> **Aim of the task**: Word for word, transcribe all the entries shown below.

◆ ◆ ◆ ◆ ◆ ◆ ◆

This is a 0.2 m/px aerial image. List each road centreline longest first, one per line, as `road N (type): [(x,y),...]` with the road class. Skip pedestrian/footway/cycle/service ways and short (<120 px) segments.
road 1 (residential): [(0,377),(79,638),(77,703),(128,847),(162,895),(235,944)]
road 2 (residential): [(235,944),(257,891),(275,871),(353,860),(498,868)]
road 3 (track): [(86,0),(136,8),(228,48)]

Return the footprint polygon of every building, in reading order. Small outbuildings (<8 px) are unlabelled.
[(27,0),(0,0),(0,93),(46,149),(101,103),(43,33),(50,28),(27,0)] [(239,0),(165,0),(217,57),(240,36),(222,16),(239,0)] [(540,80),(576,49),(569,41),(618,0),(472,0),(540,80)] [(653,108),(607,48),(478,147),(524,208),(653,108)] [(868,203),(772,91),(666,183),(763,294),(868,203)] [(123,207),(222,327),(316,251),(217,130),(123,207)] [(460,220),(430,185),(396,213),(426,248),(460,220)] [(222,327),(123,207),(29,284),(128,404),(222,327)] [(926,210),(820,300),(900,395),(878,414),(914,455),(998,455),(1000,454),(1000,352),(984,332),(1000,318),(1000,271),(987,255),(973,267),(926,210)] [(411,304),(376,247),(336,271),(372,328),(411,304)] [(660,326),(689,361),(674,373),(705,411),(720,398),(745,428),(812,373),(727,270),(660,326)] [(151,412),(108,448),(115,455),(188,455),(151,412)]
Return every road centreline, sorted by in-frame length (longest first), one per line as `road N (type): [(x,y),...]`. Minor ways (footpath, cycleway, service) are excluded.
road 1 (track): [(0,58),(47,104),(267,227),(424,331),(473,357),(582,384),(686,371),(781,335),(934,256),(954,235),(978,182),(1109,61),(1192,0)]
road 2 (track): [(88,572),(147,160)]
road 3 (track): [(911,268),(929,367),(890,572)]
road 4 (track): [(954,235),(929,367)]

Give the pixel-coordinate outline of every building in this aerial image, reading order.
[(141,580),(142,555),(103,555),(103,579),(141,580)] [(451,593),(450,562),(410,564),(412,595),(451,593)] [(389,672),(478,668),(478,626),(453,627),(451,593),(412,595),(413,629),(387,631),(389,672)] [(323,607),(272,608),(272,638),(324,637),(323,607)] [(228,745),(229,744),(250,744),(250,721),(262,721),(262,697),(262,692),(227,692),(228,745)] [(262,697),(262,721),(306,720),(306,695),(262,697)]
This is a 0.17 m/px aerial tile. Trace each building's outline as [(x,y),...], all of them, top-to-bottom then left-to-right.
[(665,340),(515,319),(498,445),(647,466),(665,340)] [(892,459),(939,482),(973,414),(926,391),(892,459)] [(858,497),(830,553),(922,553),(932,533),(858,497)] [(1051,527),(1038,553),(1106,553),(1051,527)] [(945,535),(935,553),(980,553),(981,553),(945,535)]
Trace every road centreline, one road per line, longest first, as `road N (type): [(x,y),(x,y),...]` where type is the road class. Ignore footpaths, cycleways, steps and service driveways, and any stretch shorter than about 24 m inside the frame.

◆ ◆ ◆ ◆ ◆ ◆ ◆

> **Solved problem**:
This is a 0.2 m/px aerial image. List each road centreline longest first, one per line, as `road N (type): [(x,y),...]` with the road class. Skip pedestrian/footway/cycle/service ways and short (<120 px) segments.
road 1 (residential): [(0,377),(79,638),(77,703),(128,847),(162,895),(235,944)]
road 2 (residential): [(235,944),(257,891),(275,871),(353,860),(498,868)]
road 3 (track): [(86,0),(136,8),(228,48)]

Return the footprint polygon of every building, in reading order. Small outbuildings (<8 px) are unlabelled.
[(27,0),(0,0),(0,93),(46,149),(101,103),(43,33),(50,28),(27,0)] [(239,0),(165,0),(217,57),(240,36),(222,16),(239,0)] [(540,80),(576,49),(569,41),(618,0),(472,0),(540,80)] [(653,108),(607,48),(478,147),(524,208),(653,108)] [(868,203),(772,91),(666,183),(763,294),(868,203)] [(123,207),(222,327),(316,251),(217,130),(123,207)] [(460,220),(430,185),(396,213),(426,248),(460,220)] [(222,327),(123,207),(29,284),(128,404),(222,327)] [(926,210),(820,300),(900,395),(878,414),(914,455),(998,455),(1000,454),(1000,352),(984,332),(1000,318),(1000,271),(987,255),(973,267),(926,210)] [(411,304),(376,247),(336,271),(372,328),(411,304)] [(660,326),(689,361),(674,373),(705,411),(720,398),(745,428),(812,373),(727,270),(660,326)] [(151,412),(108,448),(115,455),(188,455),(151,412)]
Return every road centreline, sorted by in-frame length (longest first), one per line as `road N (type): [(x,y),...]`. Minor ways (footpath, cycleway, service) are excluded.
road 1 (track): [(0,58),(47,104),(267,227),(424,331),(473,357),(582,384),(686,371),(781,335),(934,256),(954,235),(978,182),(1109,61),(1192,0)]
road 2 (track): [(88,572),(147,160)]
road 3 (track): [(911,268),(929,367),(890,572)]
road 4 (track): [(954,235),(929,367)]

Give the pixel-coordinate outline of every building in this aerial image, reading order.
[(141,580),(142,555),(103,555),(103,579),(141,580)] [(451,593),(450,562),(410,564),(412,595),(451,593)] [(389,672),(478,668),(478,626),(453,627),(451,593),(412,595),(413,629),(387,631),(389,672)] [(323,607),(272,608),(272,638),(324,637),(323,607)] [(228,745),(229,744),(250,744),(250,721),(262,721),(262,697),(262,692),(227,692),(228,745)] [(262,697),(262,721),(306,720),(306,695),(262,697)]
This is a 0.17 m/px aerial tile. Trace each building's outline as [(x,y),...], all of them, top-to-bottom then left-to-right.
[(665,340),(515,319),(498,445),(647,466),(665,340)] [(892,459),(939,482),(973,414),(926,391),(892,459)] [(858,497),(830,553),(922,553),(932,533),(858,497)] [(1051,527),(1038,553),(1106,553),(1051,527)] [(945,535),(935,553),(980,553),(981,553),(945,535)]
Trace every road centreline, one road per line, longest first, as `road N (type): [(x,y),(x,y),...]` where type is the road class. Ignore footpaths, cycleways, steps and service driveways, and any stretch shorter than about 24 m inside the frame.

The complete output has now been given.